__Try it__: If a line in the data below holds the word "none", copy it.

--- Input records Enclosed Below ---

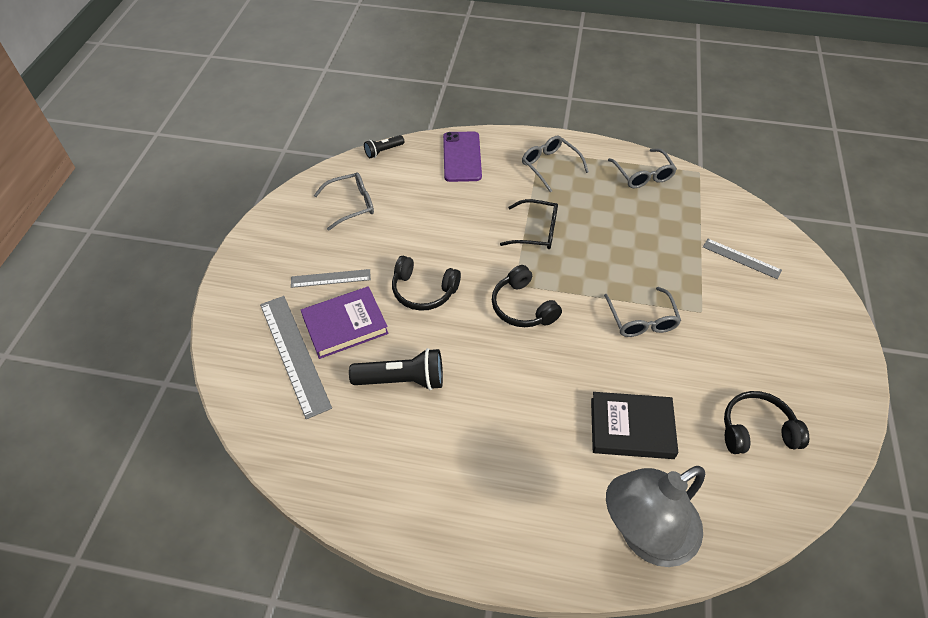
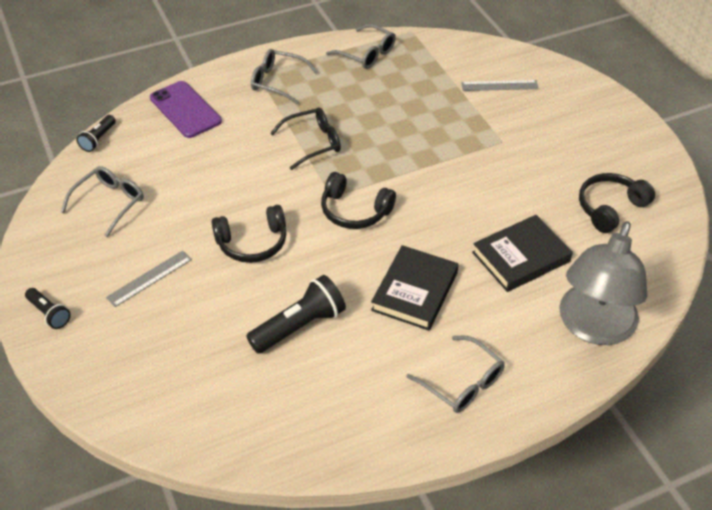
camera: 35 degrees left, 5 degrees down
(247, 268) = (49, 313): none -> black flashlight
(294, 354) = (174, 362): grey ruler -> none
(345, 325) = (202, 310): purple book -> none
(514, 405) = (415, 291): none -> black book
(641, 320) = (461, 171): grey glasses -> grey glasses (462, 383)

--- End of Enclosed Input records ---

__Expected answer__:
(247, 268) = (49, 313): none -> black flashlight
(294, 354) = (174, 362): grey ruler -> none
(345, 325) = (202, 310): purple book -> none
(514, 405) = (415, 291): none -> black book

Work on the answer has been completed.